### WHAT TO WORK ON
For every line in the material, output its text exactly and exclude any image it holds.

BEGIN

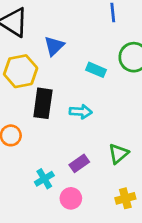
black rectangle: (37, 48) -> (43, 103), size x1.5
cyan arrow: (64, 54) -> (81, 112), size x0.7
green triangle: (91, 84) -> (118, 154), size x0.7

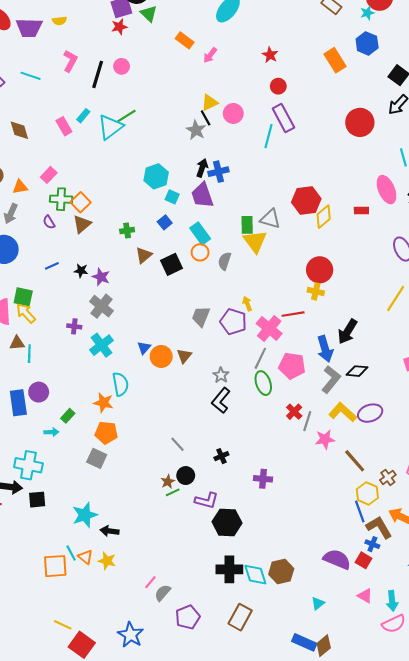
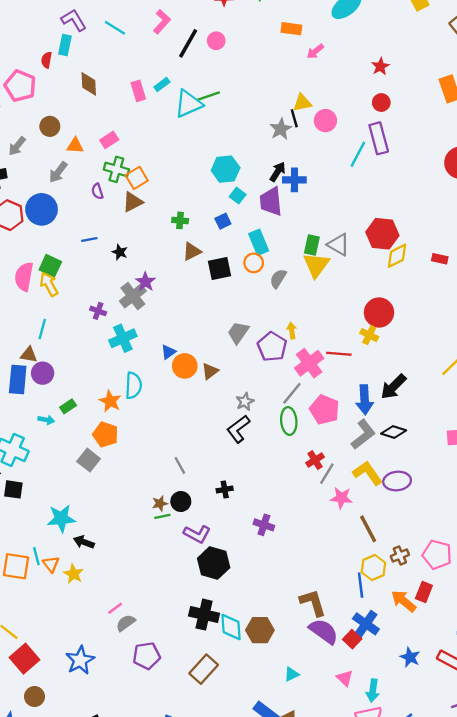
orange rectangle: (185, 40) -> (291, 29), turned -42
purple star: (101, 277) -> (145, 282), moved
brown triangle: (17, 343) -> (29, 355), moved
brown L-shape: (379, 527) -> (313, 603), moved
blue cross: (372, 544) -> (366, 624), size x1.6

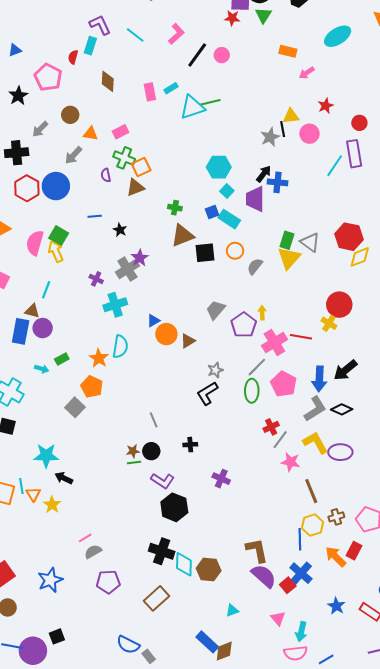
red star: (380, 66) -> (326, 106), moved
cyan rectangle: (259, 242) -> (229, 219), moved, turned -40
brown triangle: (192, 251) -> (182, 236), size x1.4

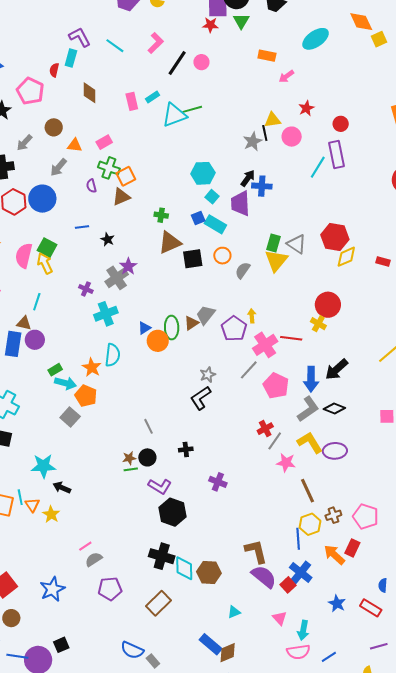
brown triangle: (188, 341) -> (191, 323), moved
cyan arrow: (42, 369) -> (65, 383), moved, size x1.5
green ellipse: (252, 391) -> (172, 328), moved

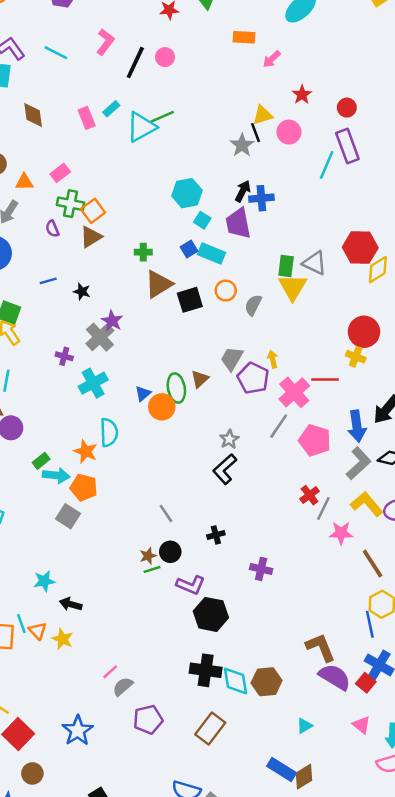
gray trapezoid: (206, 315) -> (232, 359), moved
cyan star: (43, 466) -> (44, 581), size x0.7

END

### RESPONSE BELOW
black rectangle: (37, 48) -> (43, 103), size x1.5
cyan arrow: (64, 54) -> (81, 112), size x0.7
green triangle: (91, 84) -> (118, 154), size x0.7

orange rectangle: (185, 40) -> (291, 29), turned -42
purple star: (101, 277) -> (145, 282), moved
brown triangle: (17, 343) -> (29, 355), moved
brown L-shape: (379, 527) -> (313, 603), moved
blue cross: (372, 544) -> (366, 624), size x1.6

red star: (380, 66) -> (326, 106), moved
cyan rectangle: (259, 242) -> (229, 219), moved, turned -40
brown triangle: (192, 251) -> (182, 236), size x1.4

brown triangle: (188, 341) -> (191, 323), moved
cyan arrow: (42, 369) -> (65, 383), moved, size x1.5
green ellipse: (252, 391) -> (172, 328), moved

gray trapezoid: (206, 315) -> (232, 359), moved
cyan star: (43, 466) -> (44, 581), size x0.7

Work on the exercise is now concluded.